Coordinate-based change listings:
——

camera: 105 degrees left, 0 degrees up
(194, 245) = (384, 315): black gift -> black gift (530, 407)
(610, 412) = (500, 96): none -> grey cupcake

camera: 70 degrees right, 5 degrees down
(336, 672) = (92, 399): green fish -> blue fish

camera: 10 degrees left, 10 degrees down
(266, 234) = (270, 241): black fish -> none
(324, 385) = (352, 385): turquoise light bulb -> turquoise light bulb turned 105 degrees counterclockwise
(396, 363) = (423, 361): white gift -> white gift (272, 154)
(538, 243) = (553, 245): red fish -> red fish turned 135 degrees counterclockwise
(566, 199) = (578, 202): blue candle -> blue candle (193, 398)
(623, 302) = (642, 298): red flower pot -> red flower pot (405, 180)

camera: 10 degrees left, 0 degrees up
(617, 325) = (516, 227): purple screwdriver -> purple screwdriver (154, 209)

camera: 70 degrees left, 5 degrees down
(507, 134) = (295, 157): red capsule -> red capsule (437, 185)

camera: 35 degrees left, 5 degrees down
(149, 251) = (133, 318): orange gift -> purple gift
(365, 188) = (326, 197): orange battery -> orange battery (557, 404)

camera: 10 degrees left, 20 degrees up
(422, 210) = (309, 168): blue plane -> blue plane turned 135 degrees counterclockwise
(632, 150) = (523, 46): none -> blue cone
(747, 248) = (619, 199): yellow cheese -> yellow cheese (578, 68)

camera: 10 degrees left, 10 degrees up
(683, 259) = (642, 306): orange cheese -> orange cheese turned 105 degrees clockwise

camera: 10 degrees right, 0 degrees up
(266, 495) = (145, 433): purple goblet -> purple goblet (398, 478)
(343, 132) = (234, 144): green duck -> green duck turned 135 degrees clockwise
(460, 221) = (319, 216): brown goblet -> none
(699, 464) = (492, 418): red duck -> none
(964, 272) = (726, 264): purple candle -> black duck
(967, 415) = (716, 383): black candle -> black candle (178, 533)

——

◆ **EXERCISE AIM**: Copy out the lines above exactly, beginning at the one that contains "(610, 412) = (500, 96): none -> grey cupcake" and ending at the one that contains "(266, 234) = (270, 241): black fish -> none".

◆ **TASK RESPONSE**:
(610, 412) = (500, 96): none -> grey cupcake

camera: 70 degrees right, 5 degrees down
(336, 672) = (92, 399): green fish -> blue fish

camera: 10 degrees left, 10 degrees down
(266, 234) = (270, 241): black fish -> none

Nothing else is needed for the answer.